Records for processing =>
========================================

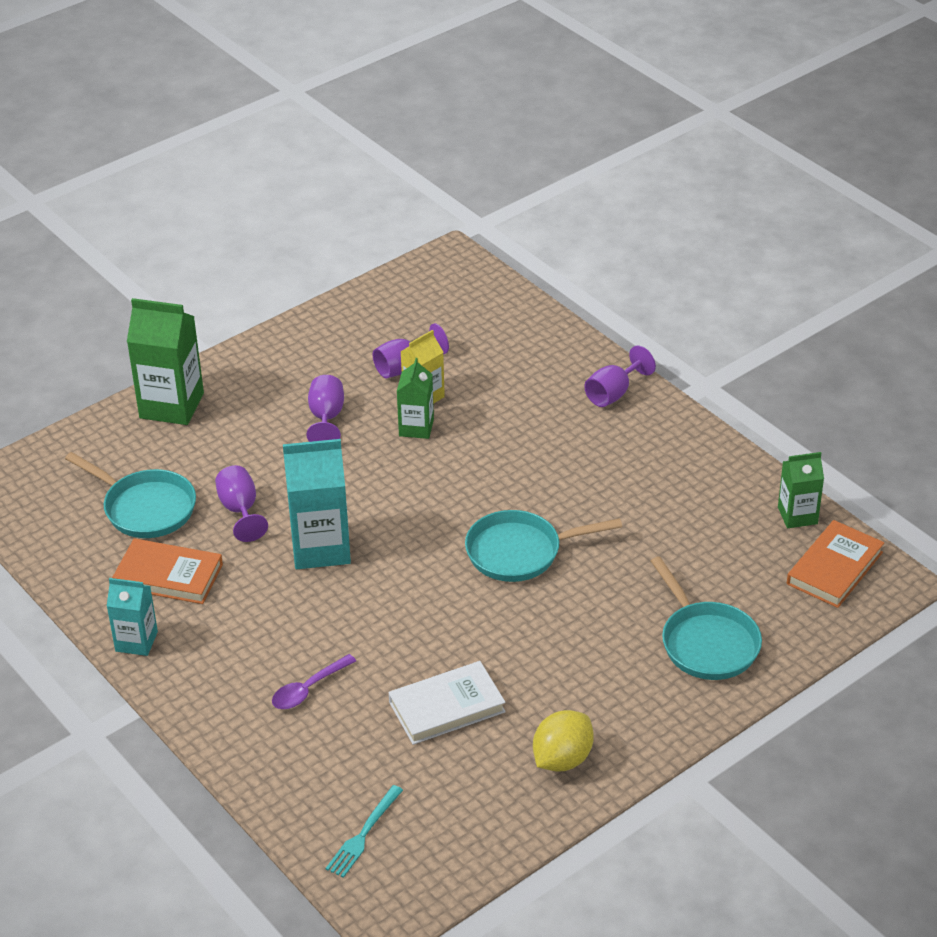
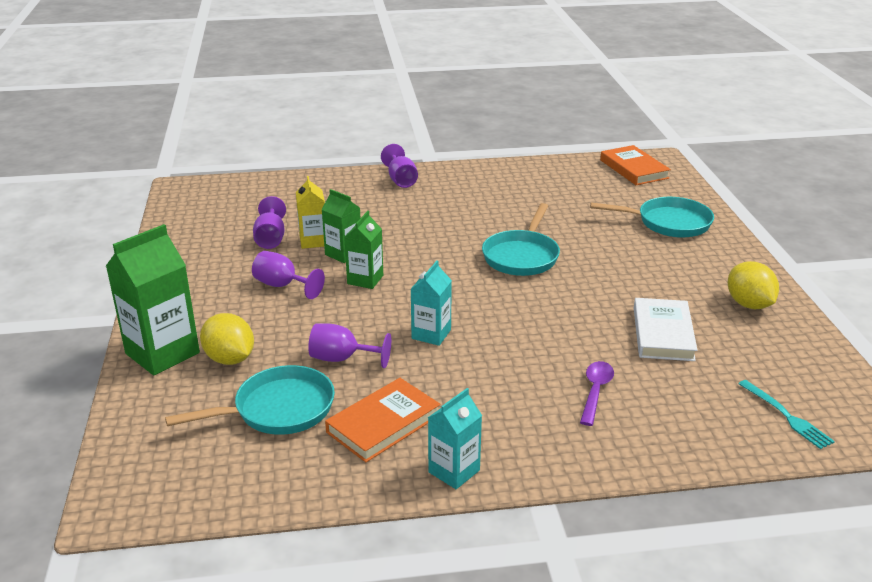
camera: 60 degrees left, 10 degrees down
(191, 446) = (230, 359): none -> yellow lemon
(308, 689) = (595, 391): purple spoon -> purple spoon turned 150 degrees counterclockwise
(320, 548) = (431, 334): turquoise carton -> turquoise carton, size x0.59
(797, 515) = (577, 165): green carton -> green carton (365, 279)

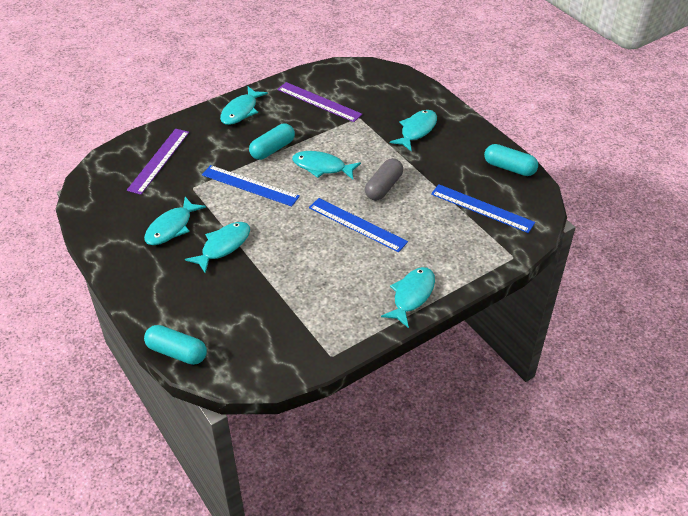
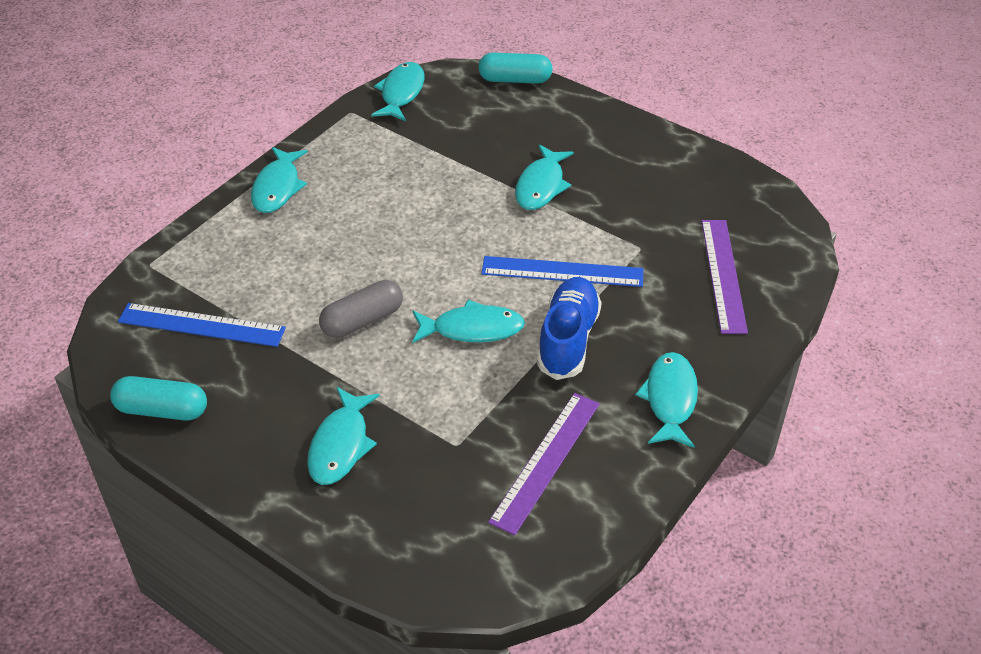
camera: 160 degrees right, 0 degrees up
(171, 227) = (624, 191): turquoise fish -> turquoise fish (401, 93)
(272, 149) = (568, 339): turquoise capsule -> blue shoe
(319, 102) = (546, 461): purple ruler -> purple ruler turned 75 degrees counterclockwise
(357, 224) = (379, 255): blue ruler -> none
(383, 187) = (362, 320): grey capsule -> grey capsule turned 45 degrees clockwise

========================================

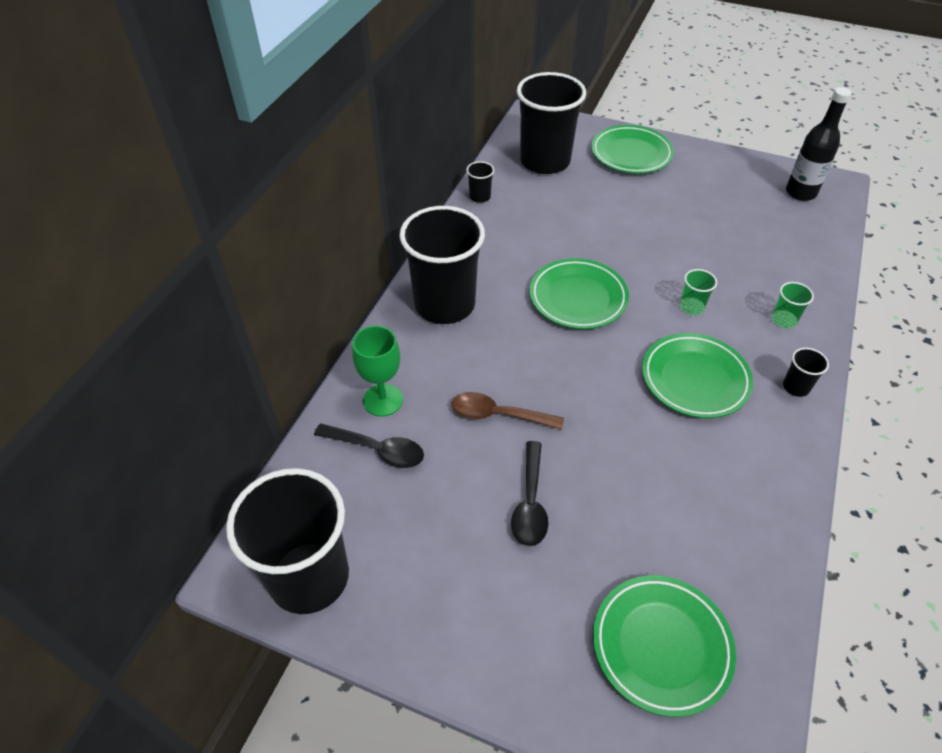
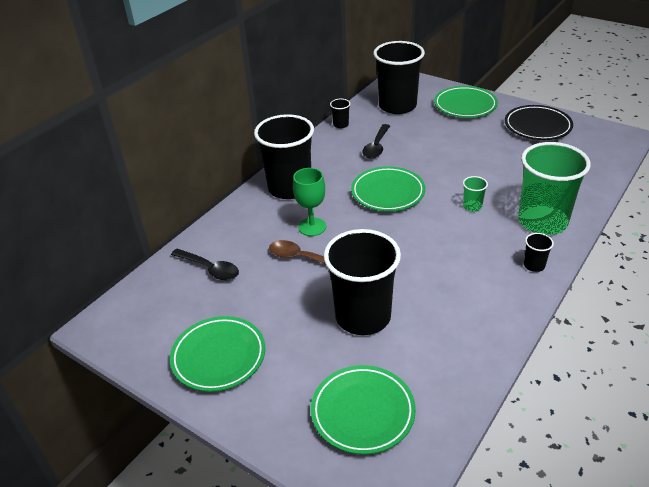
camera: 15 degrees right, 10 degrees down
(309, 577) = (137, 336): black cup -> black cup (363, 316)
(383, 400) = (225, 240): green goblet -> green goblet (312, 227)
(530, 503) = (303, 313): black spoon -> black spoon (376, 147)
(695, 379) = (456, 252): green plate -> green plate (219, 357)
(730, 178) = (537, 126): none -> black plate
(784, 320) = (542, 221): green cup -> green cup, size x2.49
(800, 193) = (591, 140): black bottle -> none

========================================

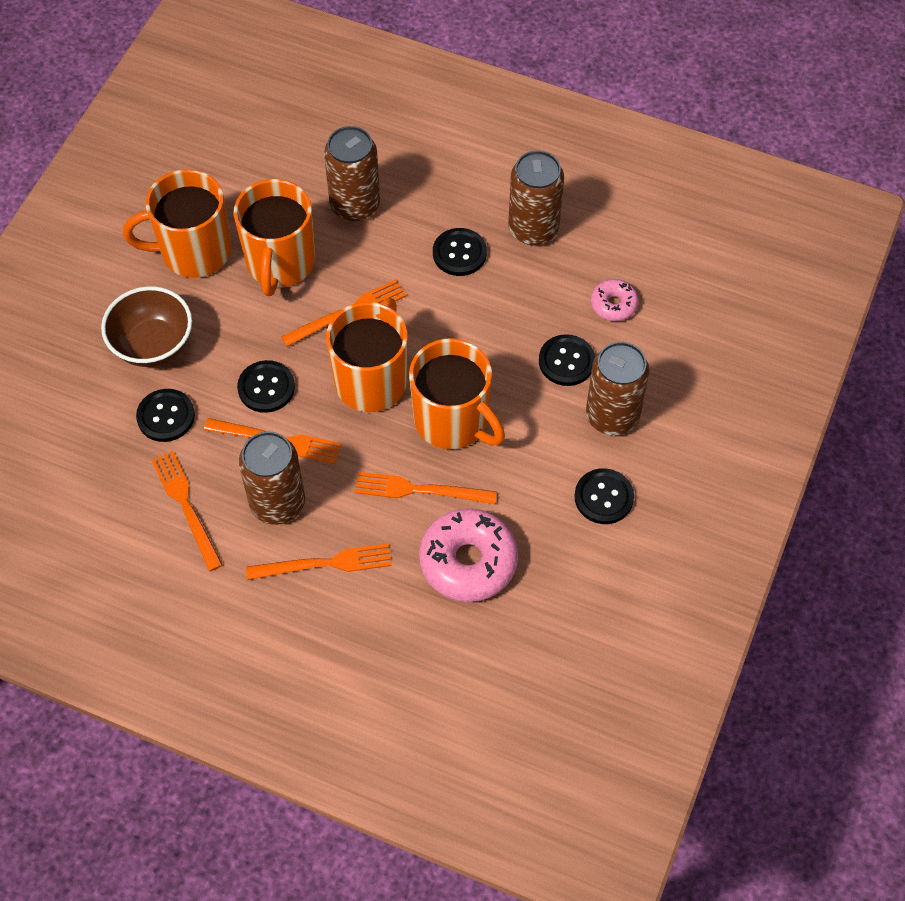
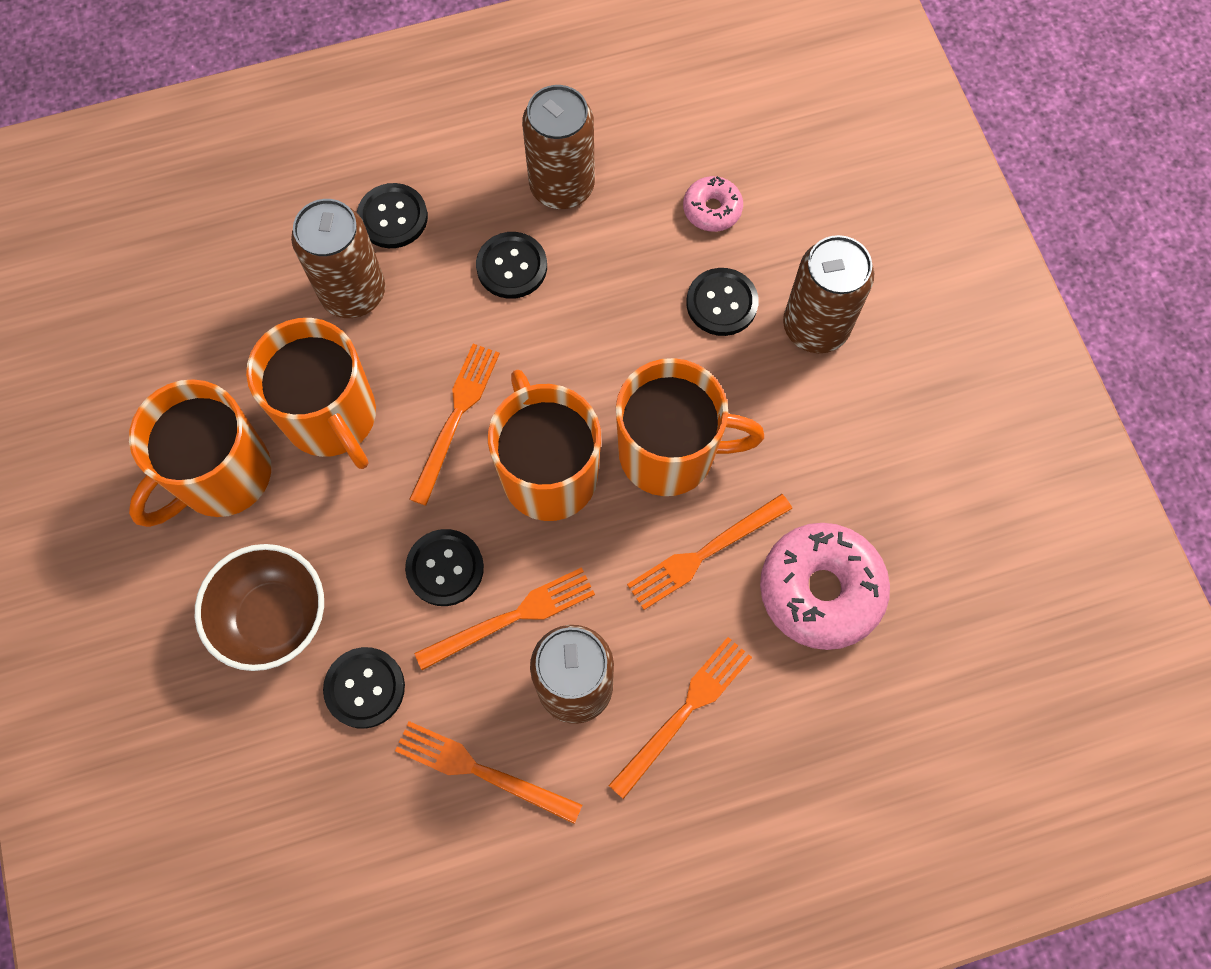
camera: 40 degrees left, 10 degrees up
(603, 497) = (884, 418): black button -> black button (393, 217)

========================================

About this task => State how many lines of the material above contain the word "down". Say nothing else.

Solution => 2